[Extracted data entries]
====================
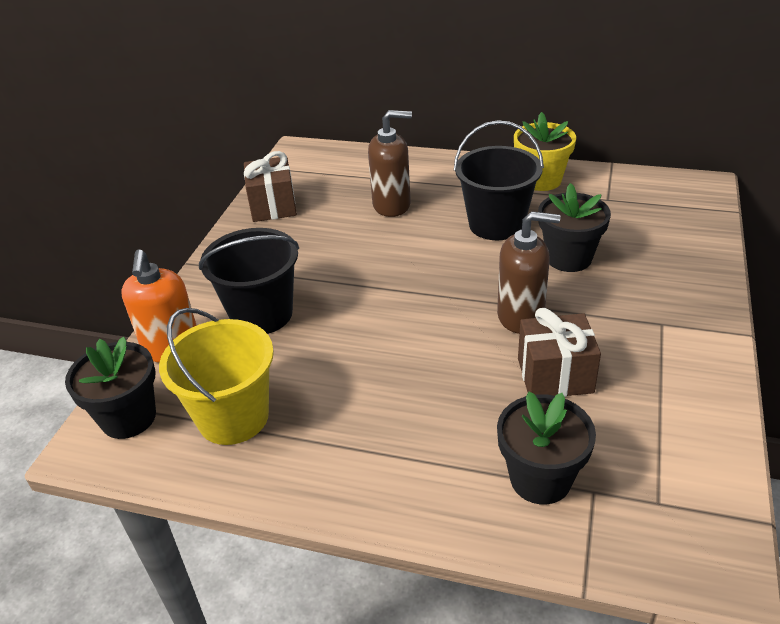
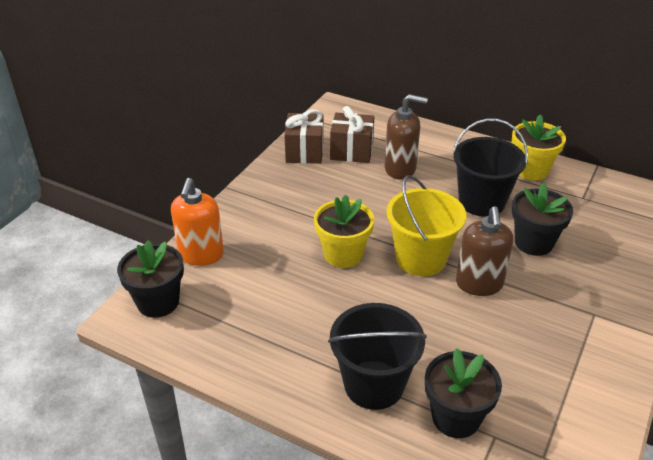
camera: 10 degrees right, 0 degrees up
(233, 417) = (234, 318): yellow bucket -> yellow bucket (421, 258)
(262, 314) = (274, 241): black bucket -> black bucket (374, 384)
(350, 314) = (343, 254): none -> yellow flower pot
(521, 316) = (479, 284): brown soap dispenser -> brown soap dispenser turned 75 degrees clockwise
(555, 375) = (492, 338): brown gift -> brown gift (351, 151)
====================
Your objective
Taking the entries above, write out exactly the lines starting with the line containing "(233, 417) = (234, 318): yellow" and going on through the line containing "(521, 316) = (479, 284): brown", both included, and nothing else.

Result for this task
(233, 417) = (234, 318): yellow bucket -> yellow bucket (421, 258)
(262, 314) = (274, 241): black bucket -> black bucket (374, 384)
(350, 314) = (343, 254): none -> yellow flower pot
(521, 316) = (479, 284): brown soap dispenser -> brown soap dispenser turned 75 degrees clockwise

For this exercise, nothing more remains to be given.